GOAL OF THE EXERCISE.
Repeat nothing but the lines below running from the one containing "blue brick D8" to the one containing "black brick K6". Keep both end lines.

** MATERIAL SUPPLIED follows **

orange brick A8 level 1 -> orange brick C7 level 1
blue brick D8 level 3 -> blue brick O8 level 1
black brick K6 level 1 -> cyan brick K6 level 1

** End of MATERIAL SUPPLIED **
** MATERIAL SUPPLIED follows **

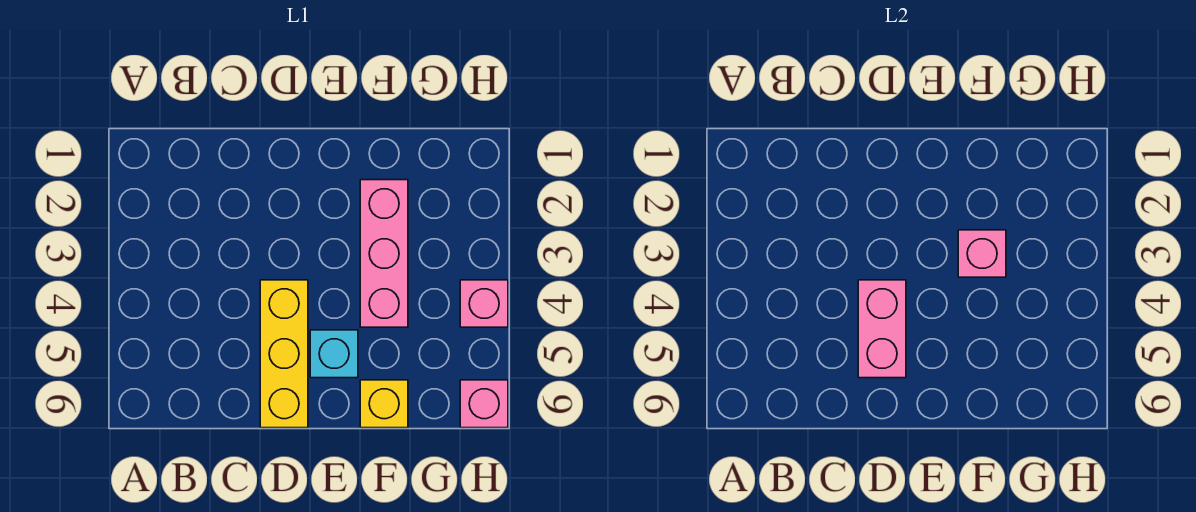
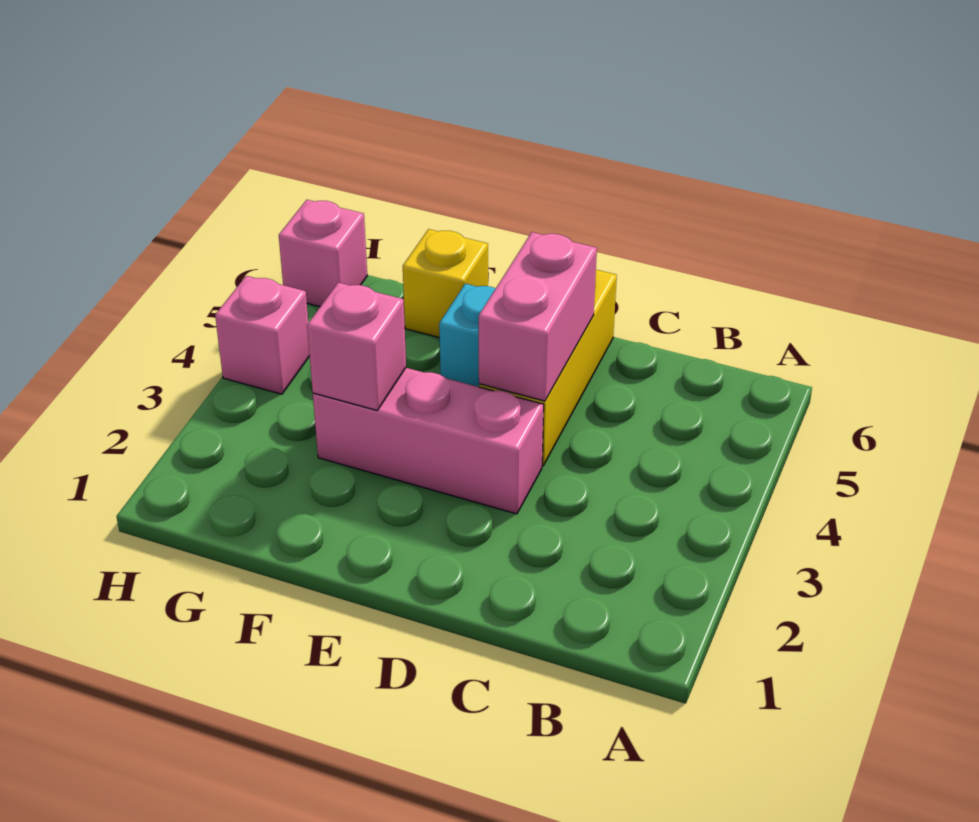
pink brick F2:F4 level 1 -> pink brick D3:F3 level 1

** End of MATERIAL SUPPLIED **

RESULT OF THIS EXERCISE.
blue brick D8 level 3 -> blue brick O8 level 1
black brick K6 level 1 -> cyan brick K6 level 1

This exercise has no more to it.